**Task goal:** Starting at the line that contains "MATRIX1 pin CLK: D0 -> D6" and ending at the line that contains "TOF2 pin SCL: D6 -> D1", the lines below are to be given again exactly, with nothing added.

**Supplied material:**
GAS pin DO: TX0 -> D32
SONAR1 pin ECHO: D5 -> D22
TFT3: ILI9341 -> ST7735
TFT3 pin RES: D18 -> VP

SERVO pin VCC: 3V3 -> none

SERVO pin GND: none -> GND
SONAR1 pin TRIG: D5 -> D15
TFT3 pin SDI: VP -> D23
--
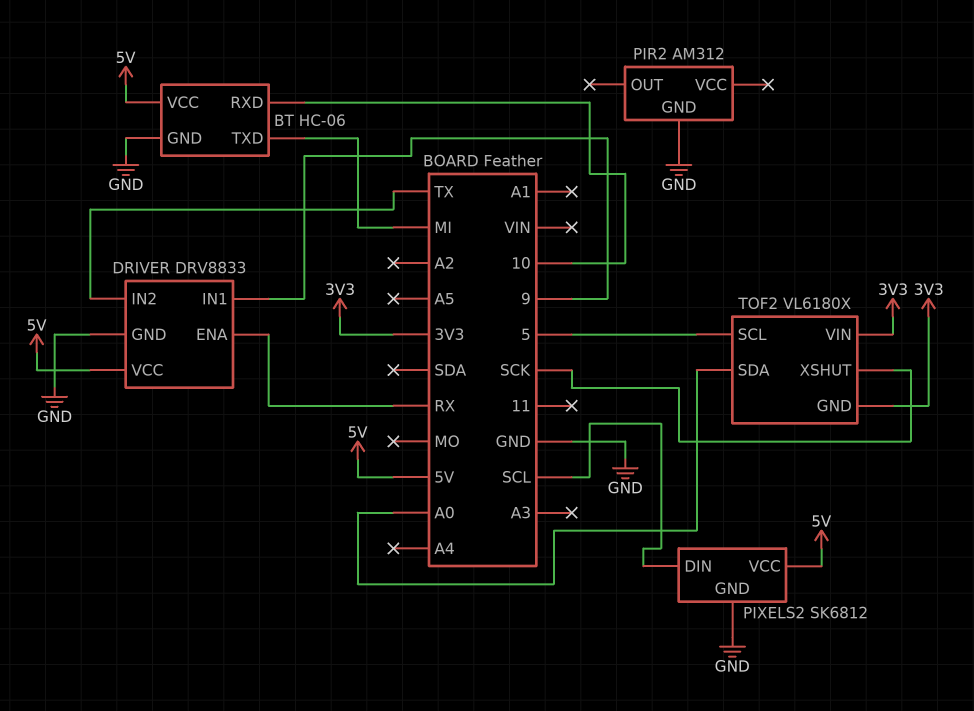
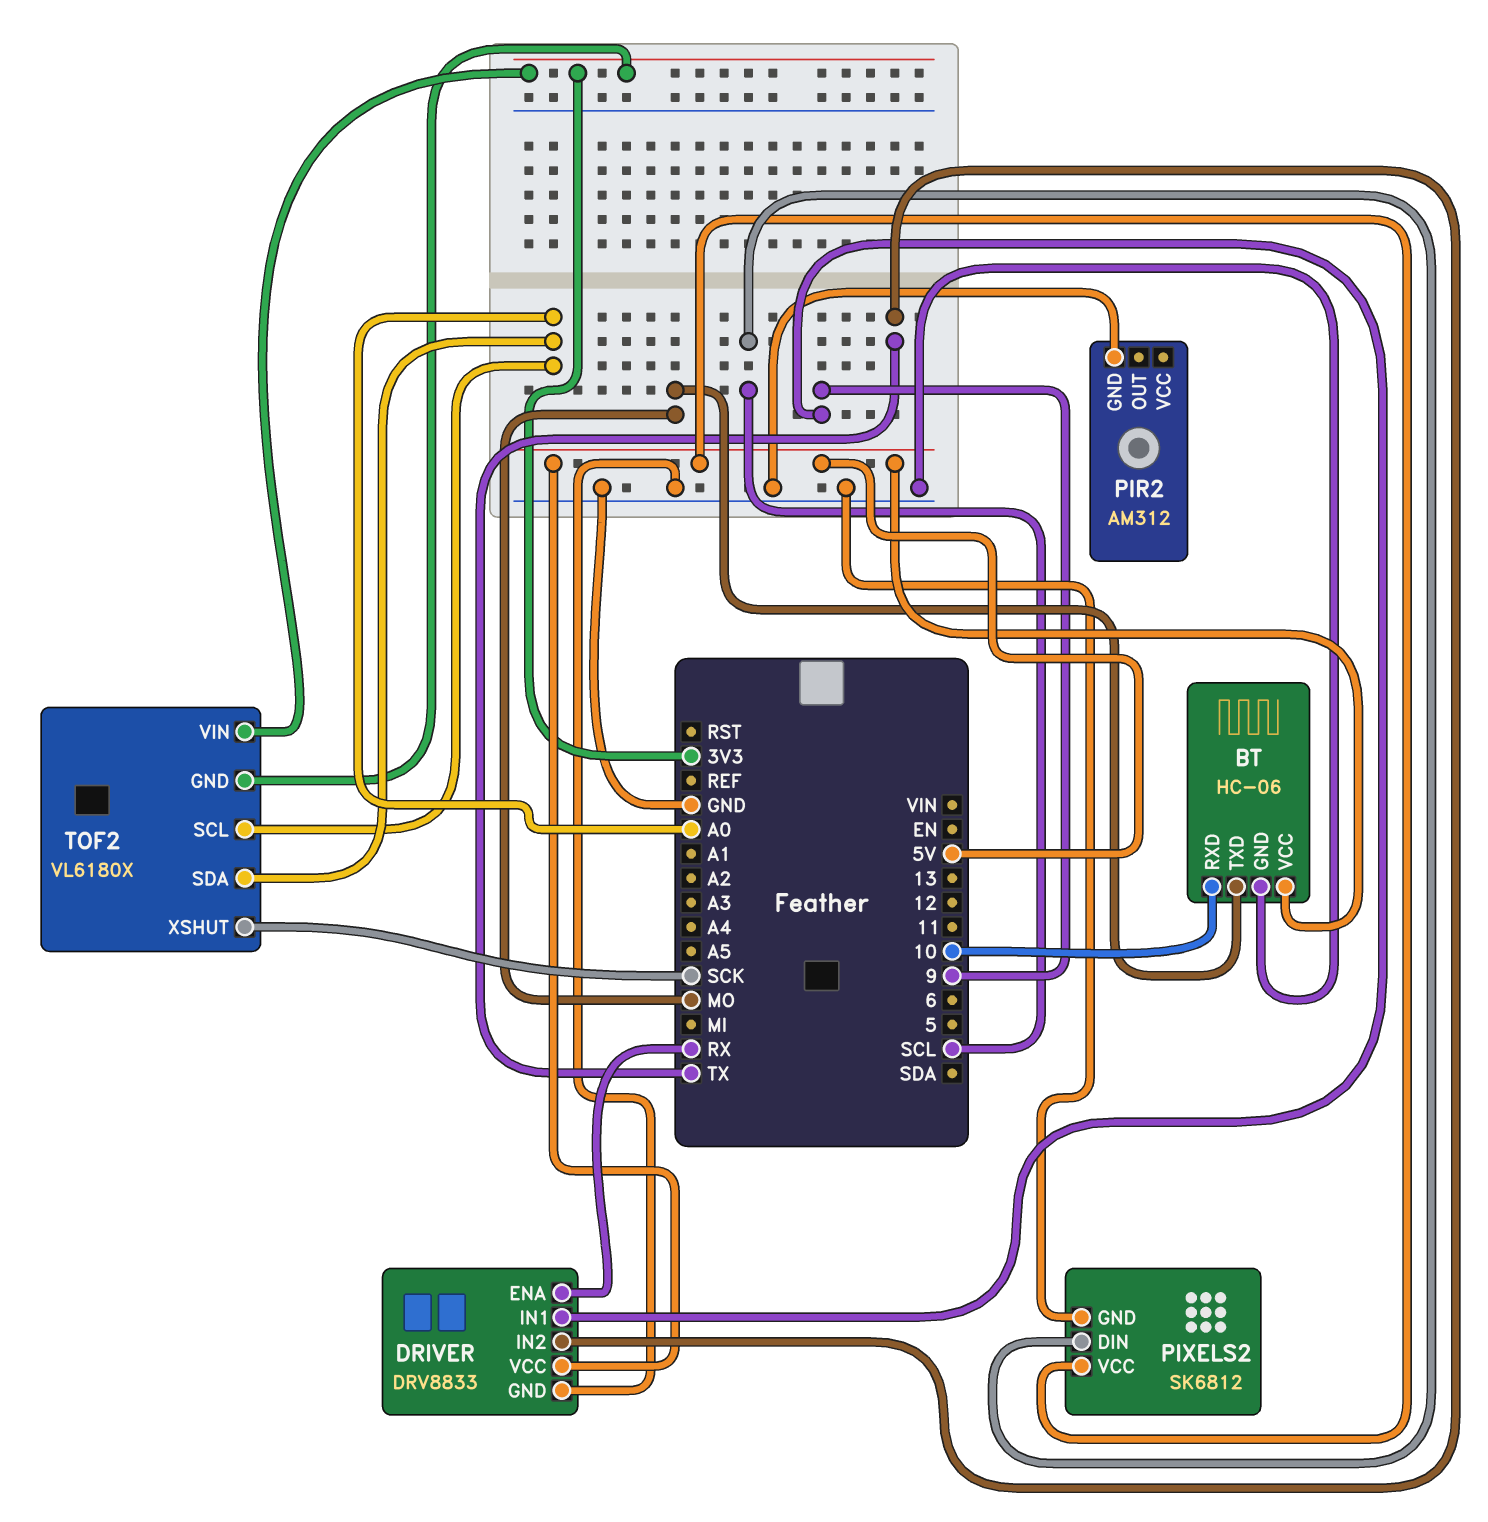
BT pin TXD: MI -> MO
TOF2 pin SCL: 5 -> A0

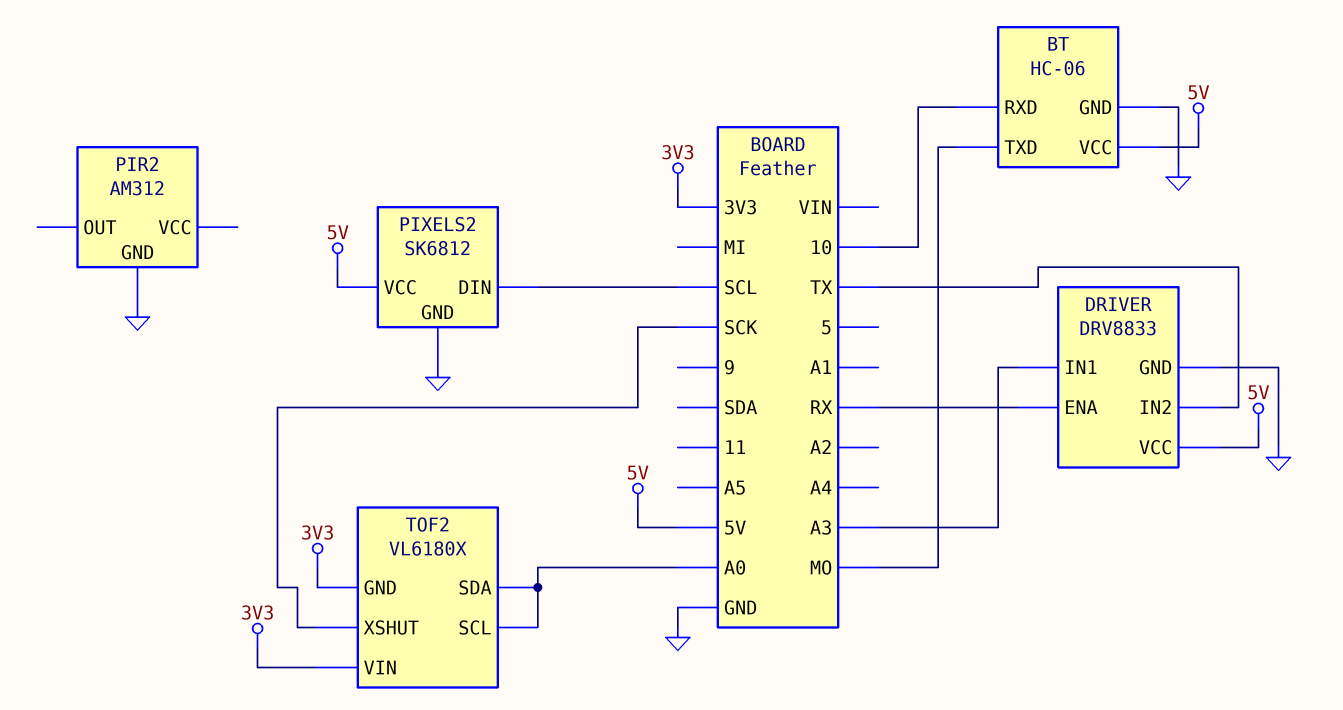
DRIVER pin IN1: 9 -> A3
...
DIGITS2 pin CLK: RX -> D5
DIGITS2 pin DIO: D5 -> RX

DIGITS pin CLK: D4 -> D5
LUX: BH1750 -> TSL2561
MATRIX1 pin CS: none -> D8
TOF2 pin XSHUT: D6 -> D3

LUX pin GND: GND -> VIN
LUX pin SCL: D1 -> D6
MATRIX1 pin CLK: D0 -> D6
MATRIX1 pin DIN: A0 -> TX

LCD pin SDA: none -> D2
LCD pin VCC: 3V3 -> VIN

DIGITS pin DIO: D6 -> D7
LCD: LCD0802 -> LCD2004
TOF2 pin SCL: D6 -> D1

**Answer to this exercise:**
MATRIX1 pin CLK: D0 -> D6
MATRIX1 pin DIN: A0 -> TX

LCD pin SDA: none -> D2
LCD pin VCC: 3V3 -> VIN

DIGITS pin DIO: D6 -> D7
LCD: LCD0802 -> LCD2004
TOF2 pin SCL: D6 -> D1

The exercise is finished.